***** EXTRACTED RECORDS *****

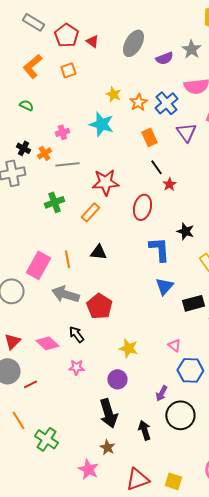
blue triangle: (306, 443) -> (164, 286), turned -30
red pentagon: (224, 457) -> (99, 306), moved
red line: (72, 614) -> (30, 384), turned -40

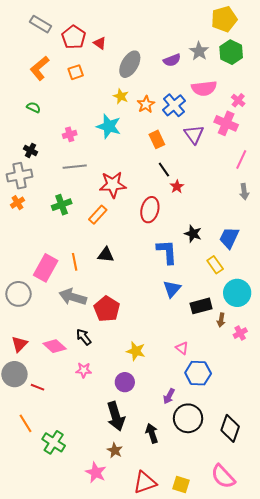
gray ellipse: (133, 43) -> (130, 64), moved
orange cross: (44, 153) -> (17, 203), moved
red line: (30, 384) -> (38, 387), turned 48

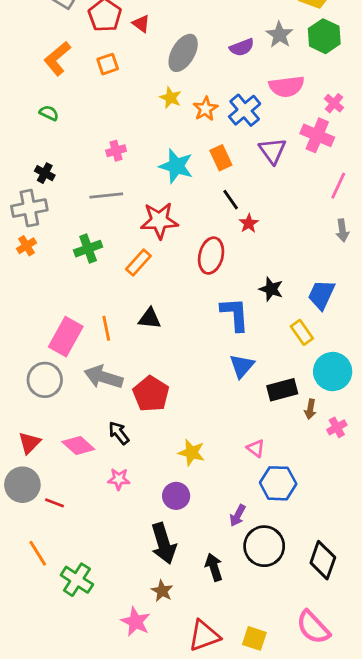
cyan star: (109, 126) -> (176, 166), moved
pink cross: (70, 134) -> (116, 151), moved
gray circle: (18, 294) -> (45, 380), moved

*****
***** EXTRACTED RECORDS *****

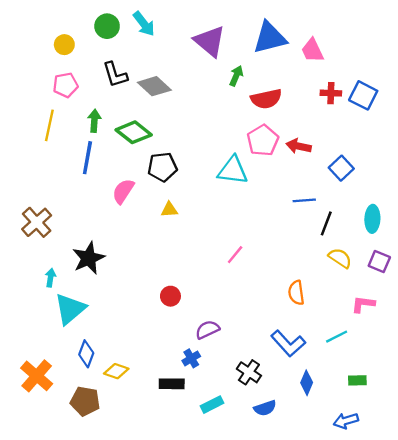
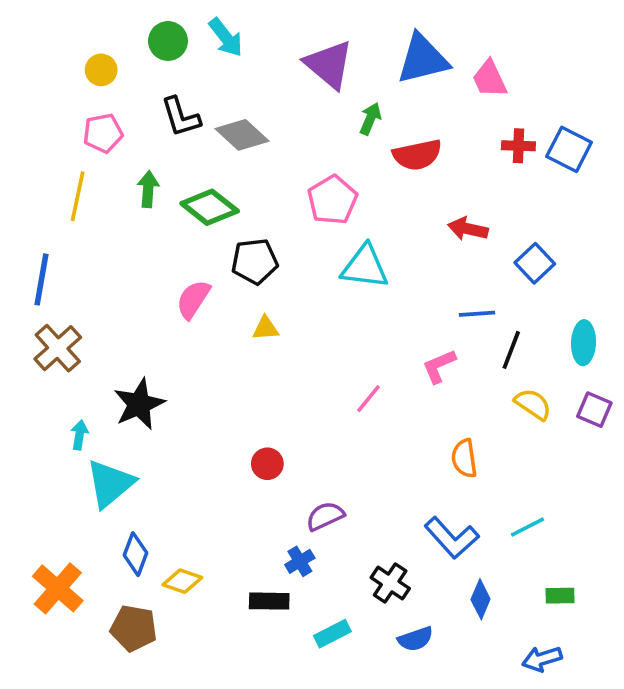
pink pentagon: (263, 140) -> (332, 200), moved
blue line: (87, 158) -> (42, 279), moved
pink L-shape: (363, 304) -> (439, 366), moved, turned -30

*****

EXERCISE REQUIREMENTS: Above are the records; restate exactly the lines from the one containing "blue triangle: (306, 443)" through the one containing "gray circle: (18, 294) -> (45, 380), moved", keeping pictures out.

YOUR RESPONSE:
blue triangle: (306, 443) -> (164, 286), turned -30
red pentagon: (224, 457) -> (99, 306), moved
red line: (72, 614) -> (30, 384), turned -40

gray ellipse: (133, 43) -> (130, 64), moved
orange cross: (44, 153) -> (17, 203), moved
red line: (30, 384) -> (38, 387), turned 48

cyan star: (109, 126) -> (176, 166), moved
pink cross: (70, 134) -> (116, 151), moved
gray circle: (18, 294) -> (45, 380), moved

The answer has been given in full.